** BEGIN RAW RECORDS **

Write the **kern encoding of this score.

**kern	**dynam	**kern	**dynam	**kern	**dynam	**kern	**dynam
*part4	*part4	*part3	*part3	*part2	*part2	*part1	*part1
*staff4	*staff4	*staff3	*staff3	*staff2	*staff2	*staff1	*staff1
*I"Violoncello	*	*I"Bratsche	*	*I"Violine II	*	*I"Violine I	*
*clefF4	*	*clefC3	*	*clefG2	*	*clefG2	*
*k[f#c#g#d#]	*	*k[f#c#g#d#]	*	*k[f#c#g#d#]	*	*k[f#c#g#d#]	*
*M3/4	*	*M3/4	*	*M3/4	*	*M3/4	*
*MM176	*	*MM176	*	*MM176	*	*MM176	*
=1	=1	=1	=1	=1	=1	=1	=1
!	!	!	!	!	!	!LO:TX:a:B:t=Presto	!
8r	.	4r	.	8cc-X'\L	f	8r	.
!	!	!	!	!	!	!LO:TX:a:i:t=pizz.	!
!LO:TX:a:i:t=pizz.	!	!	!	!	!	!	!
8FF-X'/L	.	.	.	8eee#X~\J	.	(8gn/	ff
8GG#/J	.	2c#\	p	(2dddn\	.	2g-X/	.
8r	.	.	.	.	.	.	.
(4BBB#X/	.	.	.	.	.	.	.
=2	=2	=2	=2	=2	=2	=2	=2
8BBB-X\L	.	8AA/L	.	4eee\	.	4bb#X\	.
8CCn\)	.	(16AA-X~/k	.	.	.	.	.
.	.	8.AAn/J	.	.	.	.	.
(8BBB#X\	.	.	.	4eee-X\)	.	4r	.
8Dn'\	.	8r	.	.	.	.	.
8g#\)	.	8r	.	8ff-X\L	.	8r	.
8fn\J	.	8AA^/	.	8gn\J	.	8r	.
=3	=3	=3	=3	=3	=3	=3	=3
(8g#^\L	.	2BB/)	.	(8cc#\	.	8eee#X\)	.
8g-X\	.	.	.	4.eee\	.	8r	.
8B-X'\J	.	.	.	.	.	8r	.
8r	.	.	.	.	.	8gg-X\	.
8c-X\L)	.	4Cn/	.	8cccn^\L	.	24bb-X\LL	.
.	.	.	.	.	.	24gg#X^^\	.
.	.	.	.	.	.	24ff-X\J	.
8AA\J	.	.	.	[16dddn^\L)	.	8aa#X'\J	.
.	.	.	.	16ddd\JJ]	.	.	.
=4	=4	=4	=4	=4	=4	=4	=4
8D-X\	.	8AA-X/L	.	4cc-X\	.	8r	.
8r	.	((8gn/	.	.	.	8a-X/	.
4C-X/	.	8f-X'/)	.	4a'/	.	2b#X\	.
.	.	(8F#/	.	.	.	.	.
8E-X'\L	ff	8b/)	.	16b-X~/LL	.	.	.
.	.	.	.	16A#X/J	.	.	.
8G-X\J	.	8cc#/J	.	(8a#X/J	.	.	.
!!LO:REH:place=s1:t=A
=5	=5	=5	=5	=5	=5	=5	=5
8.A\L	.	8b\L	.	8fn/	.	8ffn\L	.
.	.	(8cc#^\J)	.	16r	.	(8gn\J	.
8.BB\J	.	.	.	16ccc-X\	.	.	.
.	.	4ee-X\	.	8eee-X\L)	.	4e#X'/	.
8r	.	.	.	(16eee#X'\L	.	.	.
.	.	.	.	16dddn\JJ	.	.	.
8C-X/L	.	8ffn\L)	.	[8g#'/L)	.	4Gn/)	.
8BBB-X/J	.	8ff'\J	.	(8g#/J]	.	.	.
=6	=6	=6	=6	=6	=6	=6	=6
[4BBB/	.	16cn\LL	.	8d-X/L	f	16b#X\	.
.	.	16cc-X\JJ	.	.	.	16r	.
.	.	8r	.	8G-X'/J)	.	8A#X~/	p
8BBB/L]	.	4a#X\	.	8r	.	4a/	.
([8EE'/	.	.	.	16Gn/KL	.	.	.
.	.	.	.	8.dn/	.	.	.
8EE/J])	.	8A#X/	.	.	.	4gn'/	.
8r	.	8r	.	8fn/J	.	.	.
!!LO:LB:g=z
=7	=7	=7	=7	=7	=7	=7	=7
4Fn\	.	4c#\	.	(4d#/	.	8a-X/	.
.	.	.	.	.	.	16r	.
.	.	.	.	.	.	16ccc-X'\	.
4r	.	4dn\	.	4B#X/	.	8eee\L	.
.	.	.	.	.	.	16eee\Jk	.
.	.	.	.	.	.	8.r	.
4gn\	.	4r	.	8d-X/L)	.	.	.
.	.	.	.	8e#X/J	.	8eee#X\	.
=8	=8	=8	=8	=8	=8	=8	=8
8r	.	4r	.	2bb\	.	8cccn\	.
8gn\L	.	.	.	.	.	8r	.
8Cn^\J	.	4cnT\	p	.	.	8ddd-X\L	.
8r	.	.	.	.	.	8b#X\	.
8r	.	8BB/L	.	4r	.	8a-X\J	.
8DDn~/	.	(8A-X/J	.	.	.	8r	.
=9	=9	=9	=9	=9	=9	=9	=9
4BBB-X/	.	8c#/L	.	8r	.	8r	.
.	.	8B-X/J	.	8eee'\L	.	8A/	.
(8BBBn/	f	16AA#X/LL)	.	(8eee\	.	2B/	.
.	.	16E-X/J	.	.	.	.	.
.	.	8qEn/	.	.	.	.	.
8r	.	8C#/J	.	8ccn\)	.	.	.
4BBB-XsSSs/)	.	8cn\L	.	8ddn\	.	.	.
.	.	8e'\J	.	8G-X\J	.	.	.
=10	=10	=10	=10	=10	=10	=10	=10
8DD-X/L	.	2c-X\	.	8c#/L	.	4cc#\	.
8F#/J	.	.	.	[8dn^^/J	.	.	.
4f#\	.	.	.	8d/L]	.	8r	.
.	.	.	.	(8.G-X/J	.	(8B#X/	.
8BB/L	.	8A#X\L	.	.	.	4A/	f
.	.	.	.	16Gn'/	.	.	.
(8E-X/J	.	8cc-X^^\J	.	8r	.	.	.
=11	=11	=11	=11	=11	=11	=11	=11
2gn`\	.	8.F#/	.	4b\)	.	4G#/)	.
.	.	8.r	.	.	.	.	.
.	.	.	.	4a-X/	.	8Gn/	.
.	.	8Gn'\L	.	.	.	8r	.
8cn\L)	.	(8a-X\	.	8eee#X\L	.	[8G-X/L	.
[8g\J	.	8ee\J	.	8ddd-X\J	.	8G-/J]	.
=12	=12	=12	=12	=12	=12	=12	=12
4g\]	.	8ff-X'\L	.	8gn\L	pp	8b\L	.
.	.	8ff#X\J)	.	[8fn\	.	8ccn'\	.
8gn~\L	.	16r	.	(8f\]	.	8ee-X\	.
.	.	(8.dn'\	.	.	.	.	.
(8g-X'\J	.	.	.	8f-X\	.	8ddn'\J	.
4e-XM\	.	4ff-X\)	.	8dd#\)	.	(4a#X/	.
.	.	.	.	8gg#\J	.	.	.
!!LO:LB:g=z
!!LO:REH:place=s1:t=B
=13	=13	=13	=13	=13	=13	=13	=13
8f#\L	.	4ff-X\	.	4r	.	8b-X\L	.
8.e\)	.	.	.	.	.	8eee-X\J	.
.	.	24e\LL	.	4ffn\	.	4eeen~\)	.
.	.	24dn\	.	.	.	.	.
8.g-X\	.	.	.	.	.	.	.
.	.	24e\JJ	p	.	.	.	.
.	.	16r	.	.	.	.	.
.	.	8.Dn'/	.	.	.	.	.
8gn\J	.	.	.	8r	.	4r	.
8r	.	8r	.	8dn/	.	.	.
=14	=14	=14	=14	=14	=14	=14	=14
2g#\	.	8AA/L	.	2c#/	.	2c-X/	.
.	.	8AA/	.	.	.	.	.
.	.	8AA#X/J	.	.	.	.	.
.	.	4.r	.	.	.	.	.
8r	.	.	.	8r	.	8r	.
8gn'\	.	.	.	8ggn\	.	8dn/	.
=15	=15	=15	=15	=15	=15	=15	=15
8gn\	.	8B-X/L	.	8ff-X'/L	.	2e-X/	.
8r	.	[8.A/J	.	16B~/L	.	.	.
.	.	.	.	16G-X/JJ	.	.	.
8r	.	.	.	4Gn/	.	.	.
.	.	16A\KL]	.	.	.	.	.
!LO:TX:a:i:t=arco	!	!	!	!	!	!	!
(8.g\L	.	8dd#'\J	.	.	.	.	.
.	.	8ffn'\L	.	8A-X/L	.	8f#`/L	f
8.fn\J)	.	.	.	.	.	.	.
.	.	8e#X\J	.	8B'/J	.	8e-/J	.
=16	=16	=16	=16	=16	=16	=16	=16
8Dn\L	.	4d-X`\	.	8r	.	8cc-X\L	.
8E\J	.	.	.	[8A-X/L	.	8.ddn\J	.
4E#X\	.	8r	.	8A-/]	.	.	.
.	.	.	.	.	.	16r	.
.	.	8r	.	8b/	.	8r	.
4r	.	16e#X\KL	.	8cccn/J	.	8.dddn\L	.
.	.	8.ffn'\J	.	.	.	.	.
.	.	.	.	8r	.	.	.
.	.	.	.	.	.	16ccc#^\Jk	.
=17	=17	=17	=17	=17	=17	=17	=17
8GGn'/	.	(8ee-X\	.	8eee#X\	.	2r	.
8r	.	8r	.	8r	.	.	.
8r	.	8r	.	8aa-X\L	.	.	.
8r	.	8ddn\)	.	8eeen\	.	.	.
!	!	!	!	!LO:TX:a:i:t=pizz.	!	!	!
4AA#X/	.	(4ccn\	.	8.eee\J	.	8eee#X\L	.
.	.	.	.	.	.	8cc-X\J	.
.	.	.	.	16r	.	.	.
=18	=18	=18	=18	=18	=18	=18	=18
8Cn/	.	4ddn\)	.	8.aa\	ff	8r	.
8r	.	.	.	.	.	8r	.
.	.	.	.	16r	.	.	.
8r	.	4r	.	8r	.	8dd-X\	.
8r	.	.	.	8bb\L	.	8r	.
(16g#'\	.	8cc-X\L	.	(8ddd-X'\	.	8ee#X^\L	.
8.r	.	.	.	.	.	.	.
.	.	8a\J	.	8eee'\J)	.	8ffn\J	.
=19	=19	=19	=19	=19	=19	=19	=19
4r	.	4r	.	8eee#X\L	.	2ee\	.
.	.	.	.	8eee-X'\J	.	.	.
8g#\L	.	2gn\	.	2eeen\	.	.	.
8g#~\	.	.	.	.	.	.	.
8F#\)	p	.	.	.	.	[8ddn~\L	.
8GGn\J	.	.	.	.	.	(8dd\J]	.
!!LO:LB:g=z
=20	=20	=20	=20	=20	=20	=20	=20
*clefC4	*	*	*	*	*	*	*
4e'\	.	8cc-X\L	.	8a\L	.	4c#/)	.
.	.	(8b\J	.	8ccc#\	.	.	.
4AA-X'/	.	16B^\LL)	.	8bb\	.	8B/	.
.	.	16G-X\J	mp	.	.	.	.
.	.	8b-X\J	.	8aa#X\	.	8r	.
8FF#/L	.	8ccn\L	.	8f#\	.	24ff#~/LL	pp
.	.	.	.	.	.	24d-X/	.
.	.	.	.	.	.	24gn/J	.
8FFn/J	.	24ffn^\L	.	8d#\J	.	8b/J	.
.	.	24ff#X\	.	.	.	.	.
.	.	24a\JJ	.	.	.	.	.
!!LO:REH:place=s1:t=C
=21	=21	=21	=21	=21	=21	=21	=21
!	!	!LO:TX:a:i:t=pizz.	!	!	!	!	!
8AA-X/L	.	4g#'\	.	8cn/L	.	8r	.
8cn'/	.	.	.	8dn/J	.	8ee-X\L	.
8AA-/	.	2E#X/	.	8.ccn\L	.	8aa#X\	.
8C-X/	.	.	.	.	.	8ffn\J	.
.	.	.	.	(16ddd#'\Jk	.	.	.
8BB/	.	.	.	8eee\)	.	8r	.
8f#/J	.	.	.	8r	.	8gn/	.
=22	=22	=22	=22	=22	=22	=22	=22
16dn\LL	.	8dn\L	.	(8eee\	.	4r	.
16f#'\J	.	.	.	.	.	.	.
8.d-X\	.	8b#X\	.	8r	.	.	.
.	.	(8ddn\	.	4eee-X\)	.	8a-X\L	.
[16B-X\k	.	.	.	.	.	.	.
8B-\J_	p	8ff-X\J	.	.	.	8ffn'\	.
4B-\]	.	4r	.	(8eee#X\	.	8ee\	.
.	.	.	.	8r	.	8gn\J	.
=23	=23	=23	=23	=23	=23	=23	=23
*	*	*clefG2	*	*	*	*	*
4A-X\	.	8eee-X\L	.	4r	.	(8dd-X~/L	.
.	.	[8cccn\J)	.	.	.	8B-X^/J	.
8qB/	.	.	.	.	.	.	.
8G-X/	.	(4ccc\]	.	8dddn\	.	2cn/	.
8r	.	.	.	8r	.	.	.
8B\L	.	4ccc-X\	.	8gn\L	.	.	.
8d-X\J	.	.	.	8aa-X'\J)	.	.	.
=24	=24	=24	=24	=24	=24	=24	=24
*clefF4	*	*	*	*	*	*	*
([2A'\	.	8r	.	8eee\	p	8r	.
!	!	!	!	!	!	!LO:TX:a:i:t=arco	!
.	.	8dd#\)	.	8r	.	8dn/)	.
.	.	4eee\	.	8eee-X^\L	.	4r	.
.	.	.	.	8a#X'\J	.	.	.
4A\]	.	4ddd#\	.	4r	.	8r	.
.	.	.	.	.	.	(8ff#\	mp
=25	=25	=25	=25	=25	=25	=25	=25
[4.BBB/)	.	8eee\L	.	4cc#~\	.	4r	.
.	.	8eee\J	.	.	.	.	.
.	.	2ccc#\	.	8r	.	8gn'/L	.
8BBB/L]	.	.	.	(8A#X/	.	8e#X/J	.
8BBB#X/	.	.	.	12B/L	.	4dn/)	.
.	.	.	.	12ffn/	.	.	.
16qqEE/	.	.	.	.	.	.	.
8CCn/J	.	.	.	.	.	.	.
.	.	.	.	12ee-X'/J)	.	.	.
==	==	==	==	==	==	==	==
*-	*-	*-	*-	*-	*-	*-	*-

** END RAW RECORDS **

* **YOUR OBJECTIVE**:
Work out how many lines in the entries contain the string "pizz", with case counting. Reply with the number alone.

* **REPLY TO THE EXERCISE**:
4